Your objective: The answer must be the full listing, word for word, with no pictures in it.
----
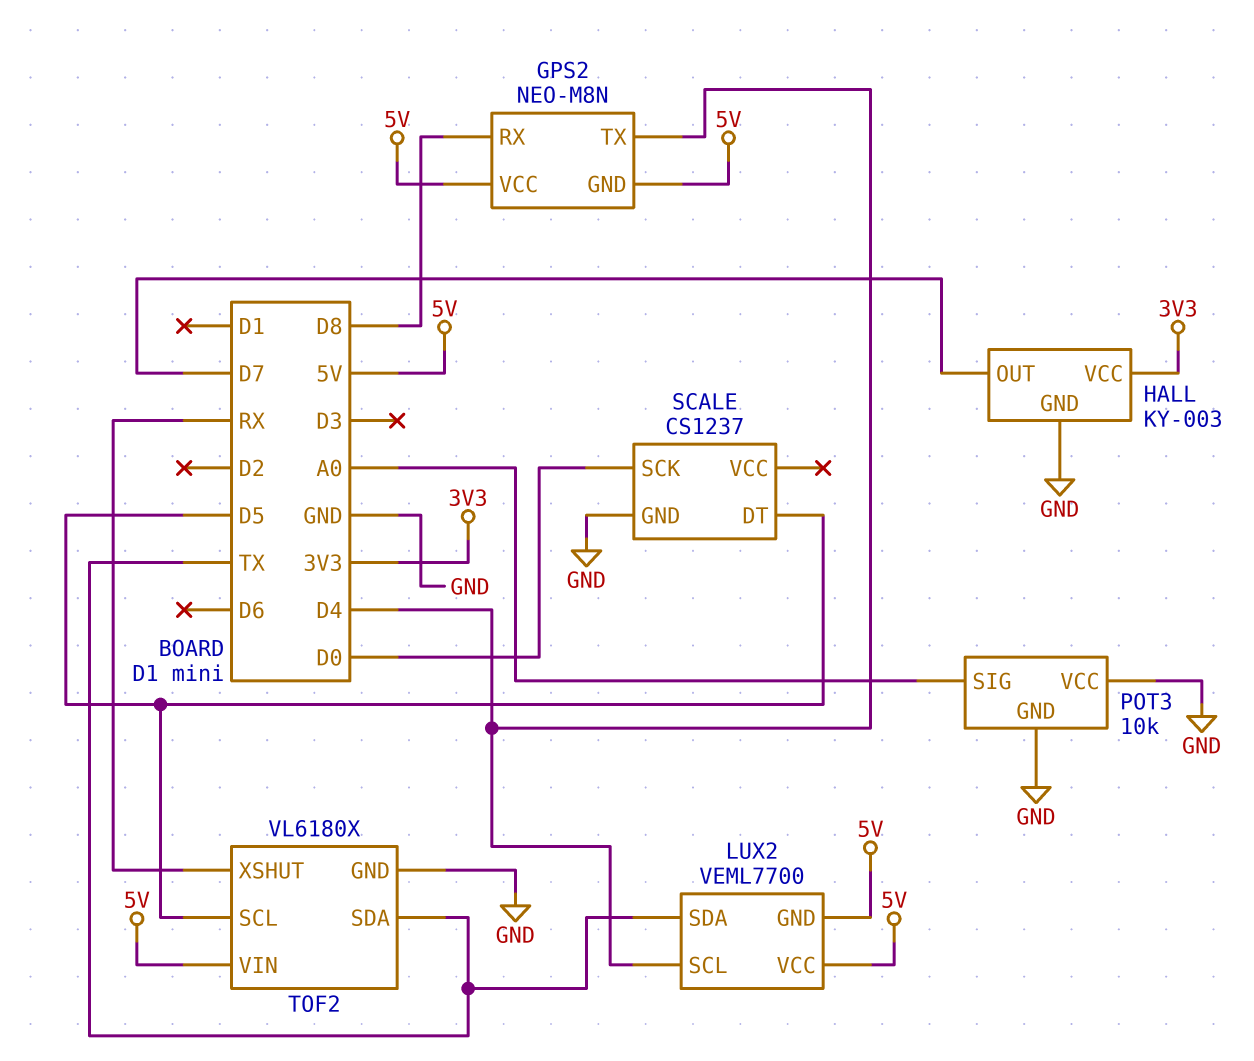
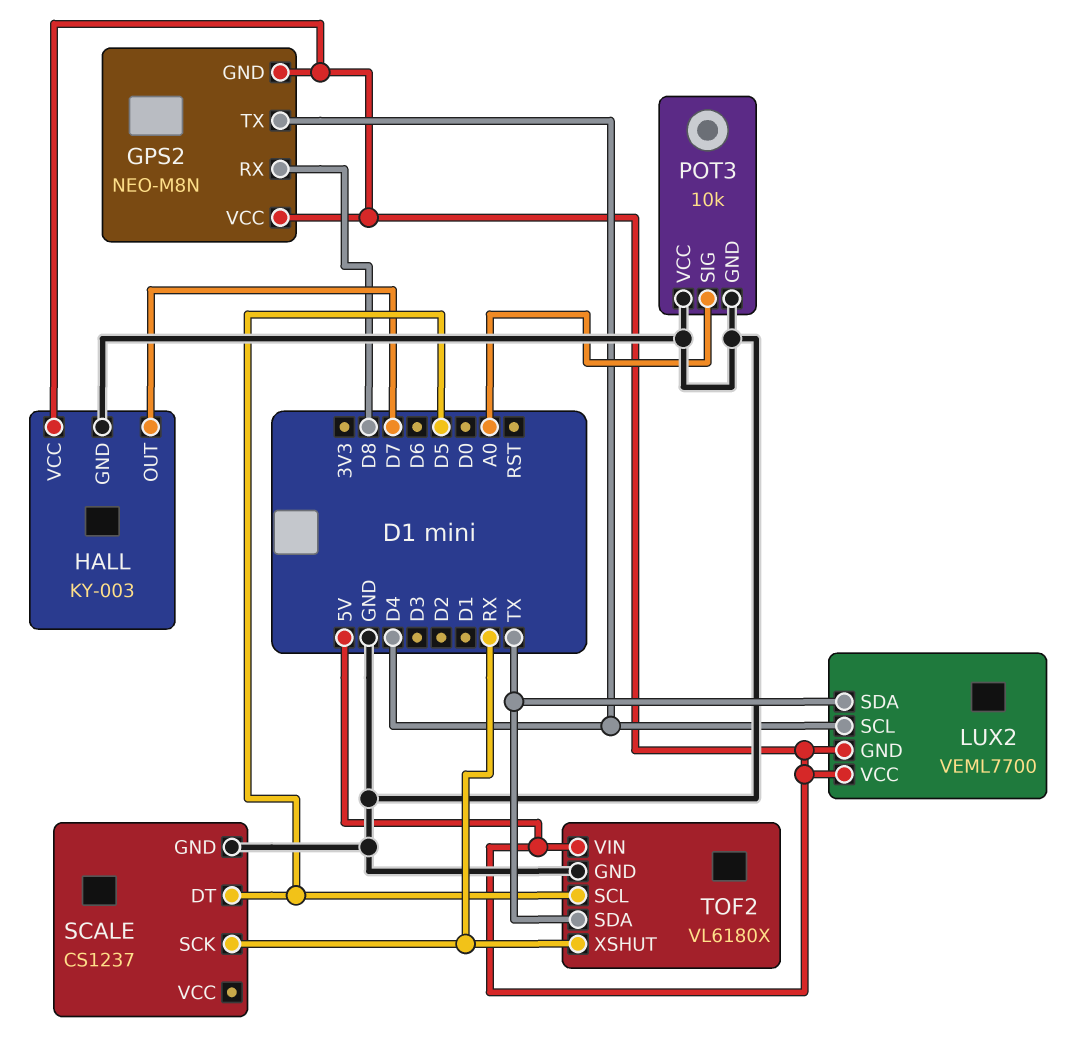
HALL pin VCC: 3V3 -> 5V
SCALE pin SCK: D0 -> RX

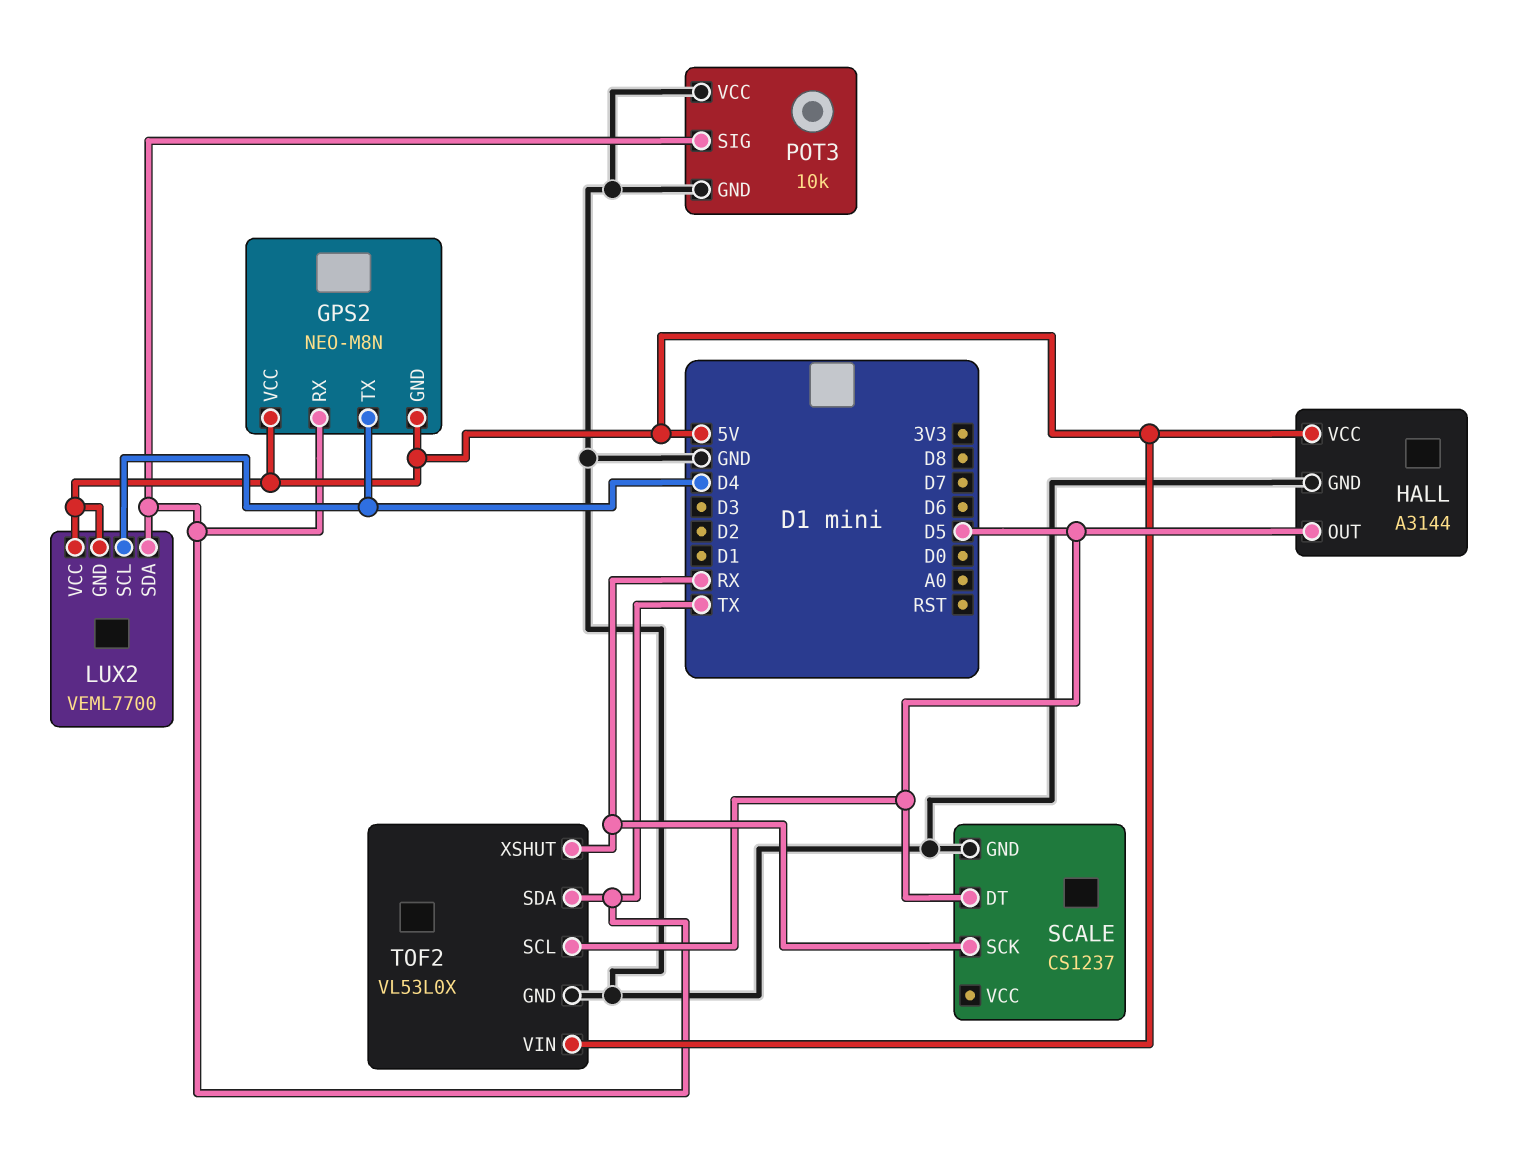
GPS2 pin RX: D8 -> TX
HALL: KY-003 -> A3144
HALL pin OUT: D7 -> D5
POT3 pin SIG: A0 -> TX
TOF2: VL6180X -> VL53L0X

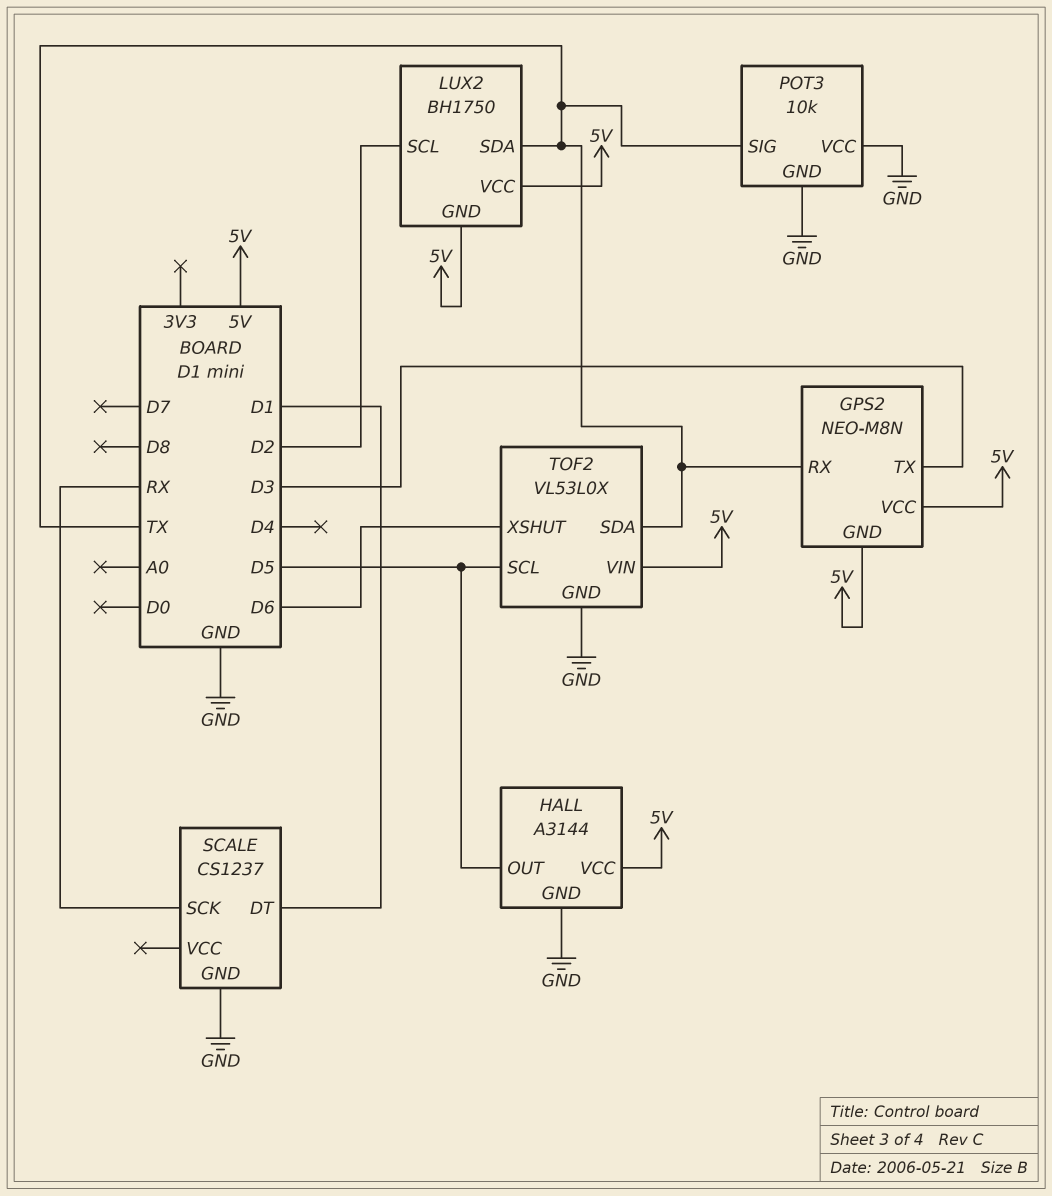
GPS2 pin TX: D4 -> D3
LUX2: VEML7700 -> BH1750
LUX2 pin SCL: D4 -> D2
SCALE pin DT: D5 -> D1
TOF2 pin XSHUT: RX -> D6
----
Answer for the task:
HALL pin VCC: 3V3 -> 5V
SCALE pin SCK: D0 -> RX

GPS2 pin RX: D8 -> TX
HALL: KY-003 -> A3144
HALL pin OUT: D7 -> D5
POT3 pin SIG: A0 -> TX
TOF2: VL6180X -> VL53L0X

GPS2 pin TX: D4 -> D3
LUX2: VEML7700 -> BH1750
LUX2 pin SCL: D4 -> D2
SCALE pin DT: D5 -> D1
TOF2 pin XSHUT: RX -> D6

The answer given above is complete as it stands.